Exercise brief
Transcribe, exactly and in full, every record shown below, while omitting its images.

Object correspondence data
----

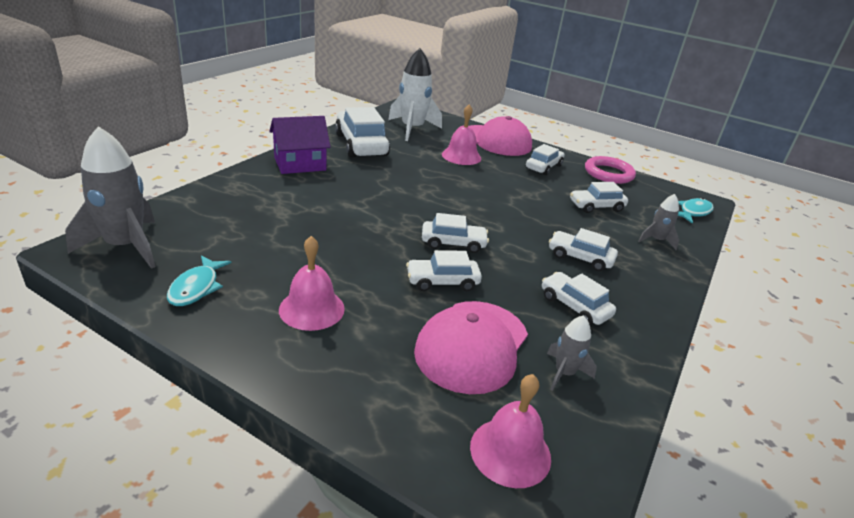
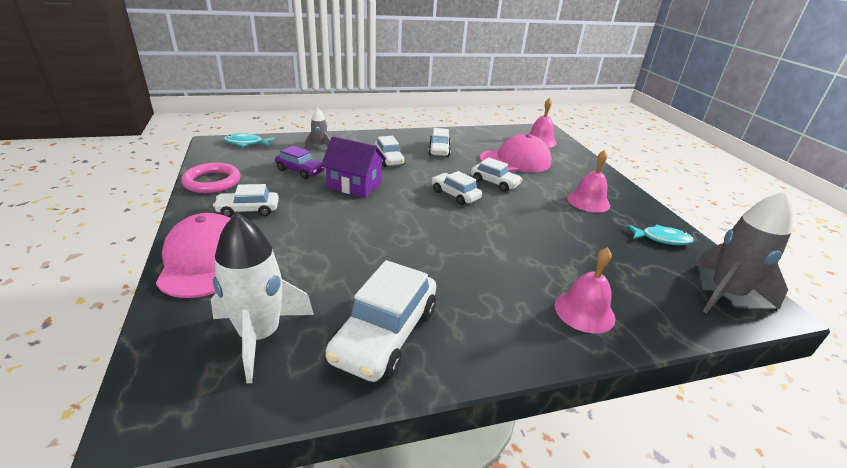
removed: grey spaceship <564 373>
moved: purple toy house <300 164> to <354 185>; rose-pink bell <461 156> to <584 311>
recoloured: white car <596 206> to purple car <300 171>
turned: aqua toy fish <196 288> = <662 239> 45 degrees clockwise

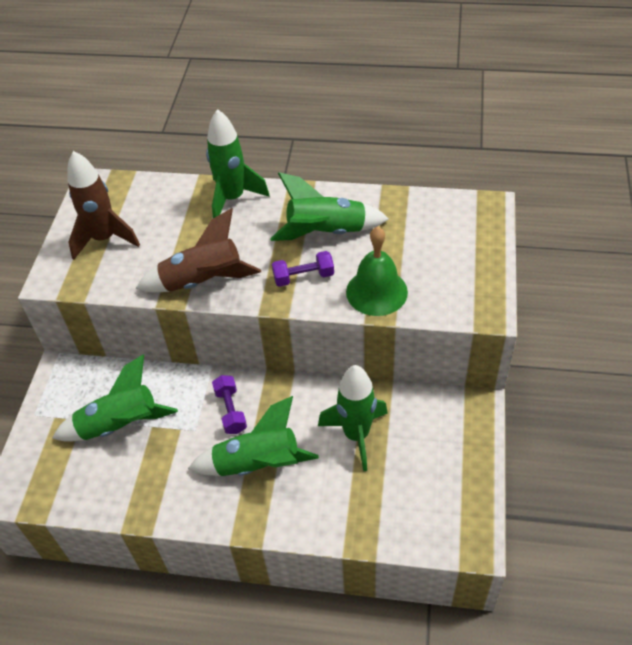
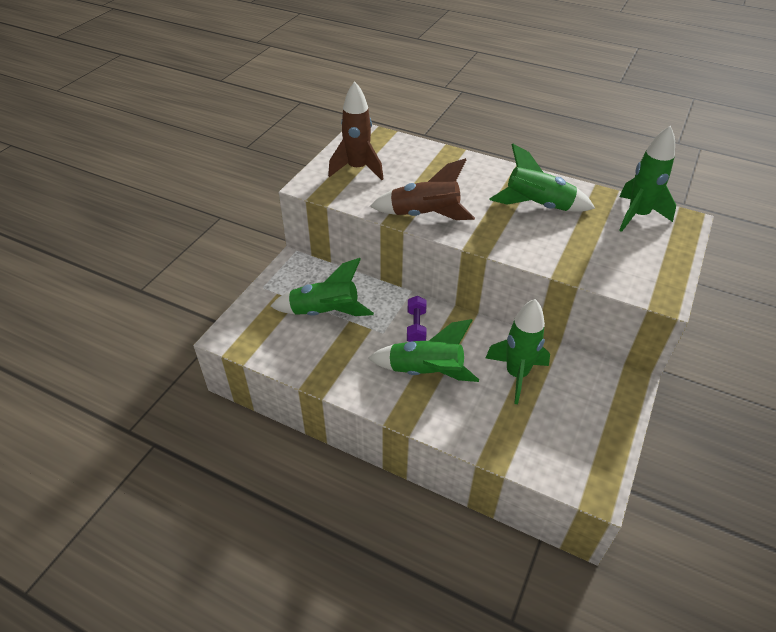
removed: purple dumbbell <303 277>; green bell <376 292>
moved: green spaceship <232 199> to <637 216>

----

Answer to this problem
removed: grey spaceship <564 373>
moved: purple toy house <300 164> to <354 185>; rose-pink bell <461 156> to <584 311>
recoloured: white car <596 206> to purple car <300 171>
turned: aqua toy fish <196 288> = <662 239> 45 degrees clockwise

removed: purple dumbbell <303 277>; green bell <376 292>
moved: green spaceship <232 199> to <637 216>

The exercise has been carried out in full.